══ PROVIDED RECORDS ══
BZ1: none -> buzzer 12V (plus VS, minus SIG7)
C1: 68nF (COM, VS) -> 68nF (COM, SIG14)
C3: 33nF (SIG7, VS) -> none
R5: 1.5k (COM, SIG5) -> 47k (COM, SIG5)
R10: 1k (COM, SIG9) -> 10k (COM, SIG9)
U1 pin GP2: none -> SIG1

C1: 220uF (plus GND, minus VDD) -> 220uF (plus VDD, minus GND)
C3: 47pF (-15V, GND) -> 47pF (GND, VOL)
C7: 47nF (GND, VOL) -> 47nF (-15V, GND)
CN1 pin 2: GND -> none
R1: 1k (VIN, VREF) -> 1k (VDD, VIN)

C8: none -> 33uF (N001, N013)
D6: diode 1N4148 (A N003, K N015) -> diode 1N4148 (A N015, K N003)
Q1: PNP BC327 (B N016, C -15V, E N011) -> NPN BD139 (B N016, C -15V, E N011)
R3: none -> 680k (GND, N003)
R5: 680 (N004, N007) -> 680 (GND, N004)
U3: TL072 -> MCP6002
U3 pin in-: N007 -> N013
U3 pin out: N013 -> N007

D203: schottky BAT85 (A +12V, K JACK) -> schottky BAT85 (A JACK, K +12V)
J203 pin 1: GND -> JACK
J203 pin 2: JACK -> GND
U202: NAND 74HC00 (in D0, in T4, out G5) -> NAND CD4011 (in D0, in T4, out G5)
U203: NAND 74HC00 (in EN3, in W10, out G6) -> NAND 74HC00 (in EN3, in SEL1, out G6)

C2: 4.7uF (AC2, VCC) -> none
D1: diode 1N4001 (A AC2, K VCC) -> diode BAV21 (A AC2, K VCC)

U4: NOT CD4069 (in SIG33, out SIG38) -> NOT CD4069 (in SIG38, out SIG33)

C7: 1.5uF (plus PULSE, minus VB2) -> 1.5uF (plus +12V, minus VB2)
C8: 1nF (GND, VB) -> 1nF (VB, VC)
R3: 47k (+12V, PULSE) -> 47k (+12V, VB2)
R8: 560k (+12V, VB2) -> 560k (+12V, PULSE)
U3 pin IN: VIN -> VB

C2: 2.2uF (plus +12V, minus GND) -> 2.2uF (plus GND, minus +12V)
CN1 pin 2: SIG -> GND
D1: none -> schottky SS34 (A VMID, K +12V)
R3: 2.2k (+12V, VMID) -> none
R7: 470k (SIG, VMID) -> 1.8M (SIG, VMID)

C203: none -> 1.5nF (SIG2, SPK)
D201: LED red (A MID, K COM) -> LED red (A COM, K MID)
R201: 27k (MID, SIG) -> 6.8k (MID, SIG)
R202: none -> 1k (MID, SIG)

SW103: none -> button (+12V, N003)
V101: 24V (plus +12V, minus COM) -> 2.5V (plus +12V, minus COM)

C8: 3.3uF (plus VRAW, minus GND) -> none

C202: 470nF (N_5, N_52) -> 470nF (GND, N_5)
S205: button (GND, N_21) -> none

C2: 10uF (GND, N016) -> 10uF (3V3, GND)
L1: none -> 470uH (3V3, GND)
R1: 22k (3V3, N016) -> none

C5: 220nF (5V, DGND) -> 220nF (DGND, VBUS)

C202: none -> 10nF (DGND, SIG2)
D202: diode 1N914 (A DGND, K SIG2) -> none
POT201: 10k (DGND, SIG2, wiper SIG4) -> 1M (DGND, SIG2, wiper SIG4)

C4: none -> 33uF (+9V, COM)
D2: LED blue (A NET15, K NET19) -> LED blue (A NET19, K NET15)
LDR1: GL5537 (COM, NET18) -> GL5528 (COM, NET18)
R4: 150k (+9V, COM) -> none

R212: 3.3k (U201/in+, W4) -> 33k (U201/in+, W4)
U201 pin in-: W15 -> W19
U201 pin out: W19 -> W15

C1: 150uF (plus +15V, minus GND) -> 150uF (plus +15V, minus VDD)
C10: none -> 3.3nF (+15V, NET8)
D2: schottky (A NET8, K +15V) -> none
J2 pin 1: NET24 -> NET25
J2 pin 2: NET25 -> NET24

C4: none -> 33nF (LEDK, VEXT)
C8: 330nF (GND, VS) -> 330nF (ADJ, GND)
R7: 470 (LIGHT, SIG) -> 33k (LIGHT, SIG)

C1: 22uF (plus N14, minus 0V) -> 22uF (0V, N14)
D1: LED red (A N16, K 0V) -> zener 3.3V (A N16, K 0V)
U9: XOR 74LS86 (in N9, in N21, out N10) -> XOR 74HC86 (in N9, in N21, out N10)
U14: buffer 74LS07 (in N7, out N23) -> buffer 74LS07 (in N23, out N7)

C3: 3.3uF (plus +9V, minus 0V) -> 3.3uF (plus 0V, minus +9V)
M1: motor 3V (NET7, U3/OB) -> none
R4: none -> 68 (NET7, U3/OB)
═══
• [PROBLEM TO WORK ON]
From the records above, transcribe exactly the run of lines that opens with the line holding "D6: diode 1N4148" and closes with the line holding "C1: 150uF (plus", both included.

• [EXPECTED ANSWER]
D6: diode 1N4148 (A N003, K N015) -> diode 1N4148 (A N015, K N003)
Q1: PNP BC327 (B N016, C -15V, E N011) -> NPN BD139 (B N016, C -15V, E N011)
R3: none -> 680k (GND, N003)
R5: 680 (N004, N007) -> 680 (GND, N004)
U3: TL072 -> MCP6002
U3 pin in-: N007 -> N013
U3 pin out: N013 -> N007

D203: schottky BAT85 (A +12V, K JACK) -> schottky BAT85 (A JACK, K +12V)
J203 pin 1: GND -> JACK
J203 pin 2: JACK -> GND
U202: NAND 74HC00 (in D0, in T4, out G5) -> NAND CD4011 (in D0, in T4, out G5)
U203: NAND 74HC00 (in EN3, in W10, out G6) -> NAND 74HC00 (in EN3, in SEL1, out G6)

C2: 4.7uF (AC2, VCC) -> none
D1: diode 1N4001 (A AC2, K VCC) -> diode BAV21 (A AC2, K VCC)

U4: NOT CD4069 (in SIG33, out SIG38) -> NOT CD4069 (in SIG38, out SIG33)

C7: 1.5uF (plus PULSE, minus VB2) -> 1.5uF (plus +12V, minus VB2)
C8: 1nF (GND, VB) -> 1nF (VB, VC)
R3: 47k (+12V, PULSE) -> 47k (+12V, VB2)
R8: 560k (+12V, VB2) -> 560k (+12V, PULSE)
U3 pin IN: VIN -> VB

C2: 2.2uF (plus +12V, minus GND) -> 2.2uF (plus GND, minus +12V)
CN1 pin 2: SIG -> GND
D1: none -> schottky SS34 (A VMID, K +12V)
R3: 2.2k (+12V, VMID) -> none
R7: 470k (SIG, VMID) -> 1.8M (SIG, VMID)

C203: none -> 1.5nF (SIG2, SPK)
D201: LED red (A MID, K COM) -> LED red (A COM, K MID)
R201: 27k (MID, SIG) -> 6.8k (MID, SIG)
R202: none -> 1k (MID, SIG)

SW103: none -> button (+12V, N003)
V101: 24V (plus +12V, minus COM) -> 2.5V (plus +12V, minus COM)

C8: 3.3uF (plus VRAW, minus GND) -> none

C202: 470nF (N_5, N_52) -> 470nF (GND, N_5)
S205: button (GND, N_21) -> none

C2: 10uF (GND, N016) -> 10uF (3V3, GND)
L1: none -> 470uH (3V3, GND)
R1: 22k (3V3, N016) -> none

C5: 220nF (5V, DGND) -> 220nF (DGND, VBUS)

C202: none -> 10nF (DGND, SIG2)
D202: diode 1N914 (A DGND, K SIG2) -> none
POT201: 10k (DGND, SIG2, wiper SIG4) -> 1M (DGND, SIG2, wiper SIG4)

C4: none -> 33uF (+9V, COM)
D2: LED blue (A NET15, K NET19) -> LED blue (A NET19, K NET15)
LDR1: GL5537 (COM, NET18) -> GL5528 (COM, NET18)
R4: 150k (+9V, COM) -> none

R212: 3.3k (U201/in+, W4) -> 33k (U201/in+, W4)
U201 pin in-: W15 -> W19
U201 pin out: W19 -> W15

C1: 150uF (plus +15V, minus GND) -> 150uF (plus +15V, minus VDD)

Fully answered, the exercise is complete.